What you have to do
Given the material below, repeat exactly the lines from the one containing "U5 pin GND: VIN -> COM" through the final line, and nothing else.

** Opening Data block **

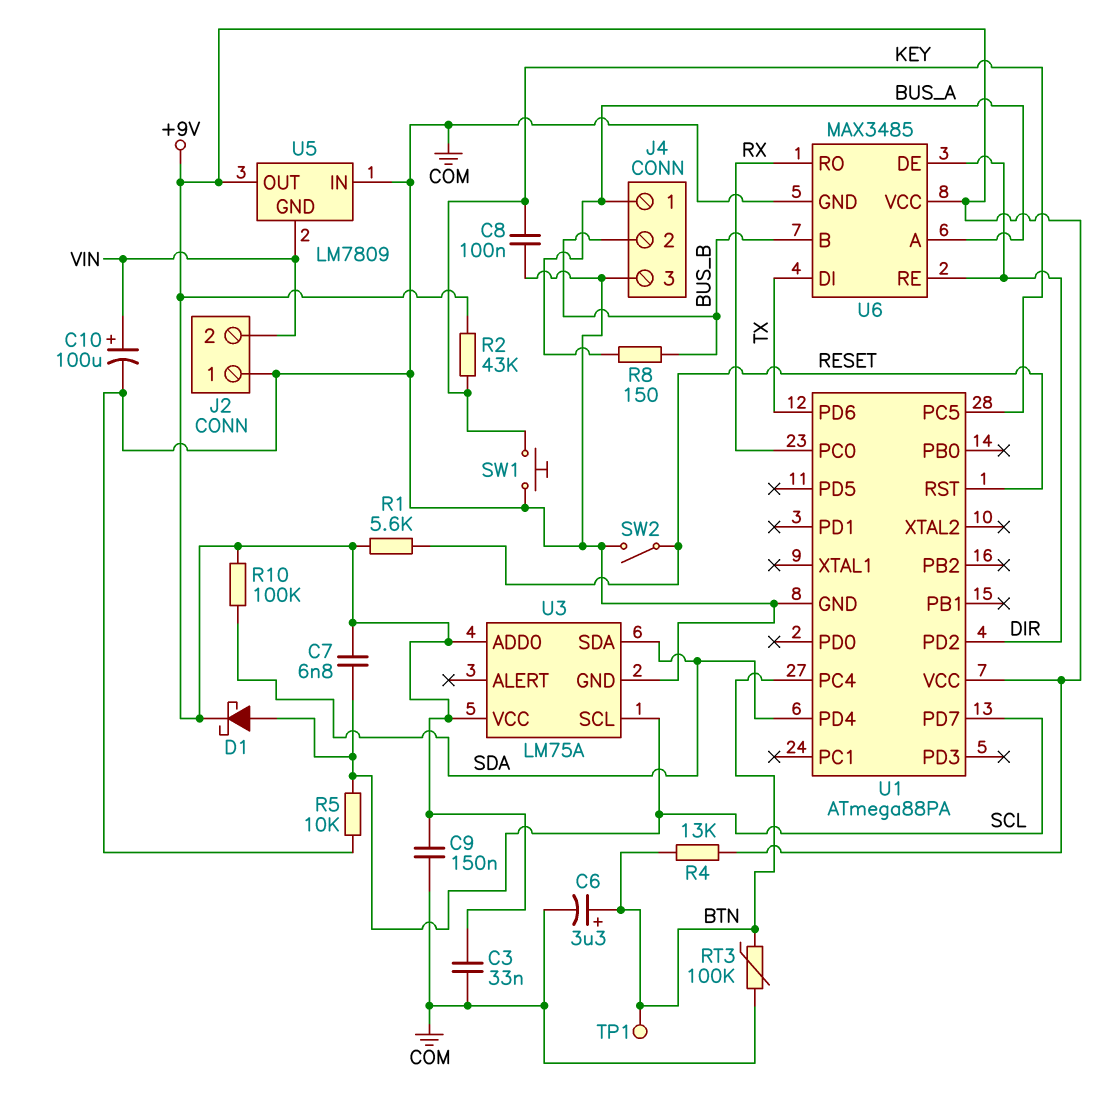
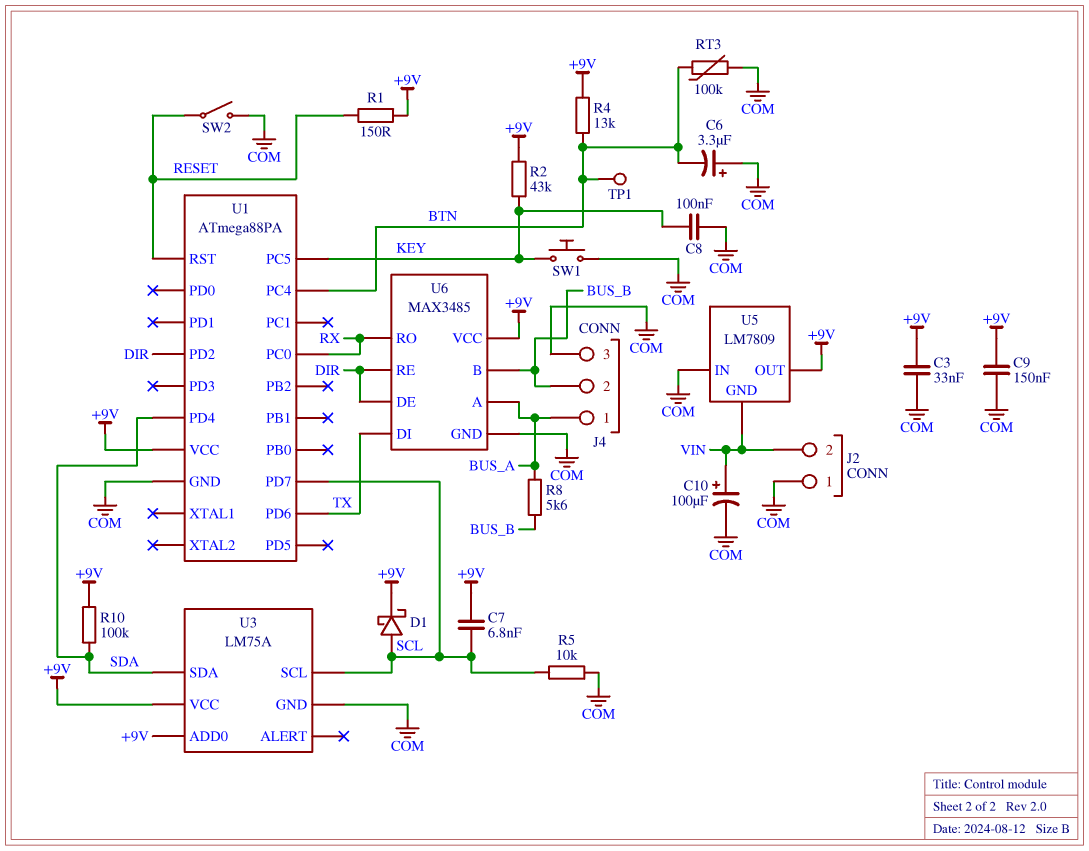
C6: 3.3uF (plus BTN, minus COM) -> 3.3uF (plus COM, minus BTN)
R1: 5.6k (+9V, RESET) -> 150 (+9V, RESET)
R8: 150 (BUS_A, BUS_B) -> 5.6k (BUS_A, BUS_B)

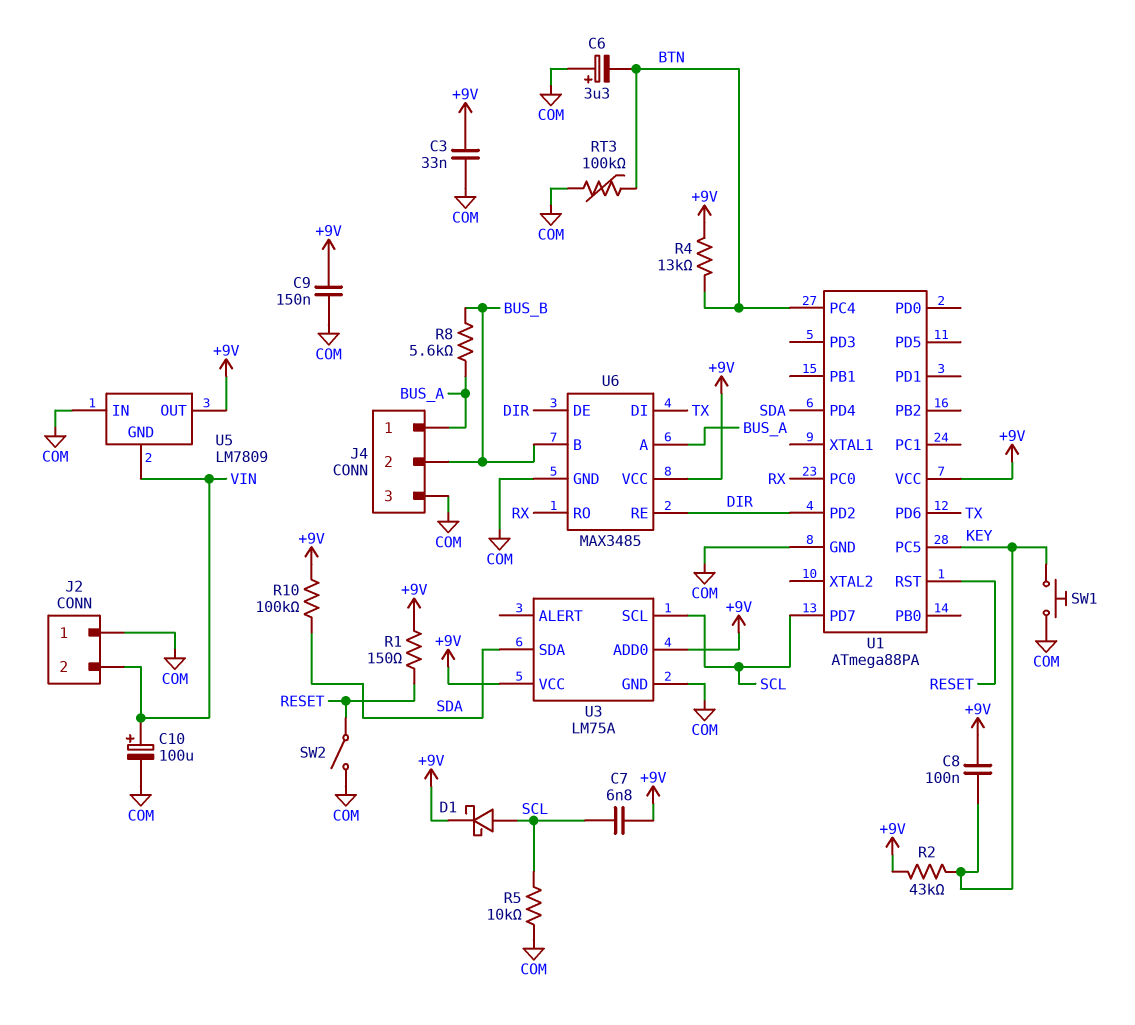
C8: 100nF (COM, KEY) -> 100nF (+9V, KEY)
TP1: test point (BTN) -> none

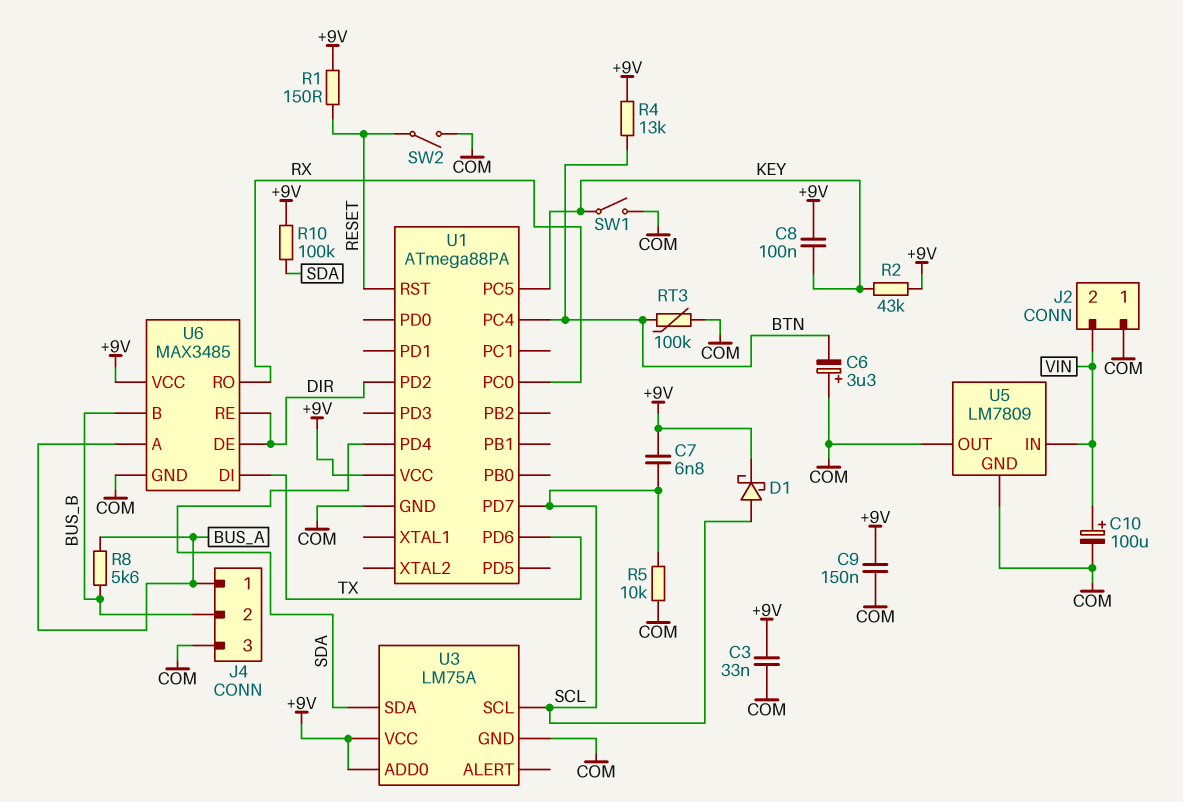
SW1: button (COM, KEY) -> switch (COM, KEY)
U5 pin GND: VIN -> COM
U5 pin IN: COM -> VIN
U5 pin OUT: +9V -> COM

** Closing Data block **

Result of the exercise
U5 pin GND: VIN -> COM
U5 pin IN: COM -> VIN
U5 pin OUT: +9V -> COM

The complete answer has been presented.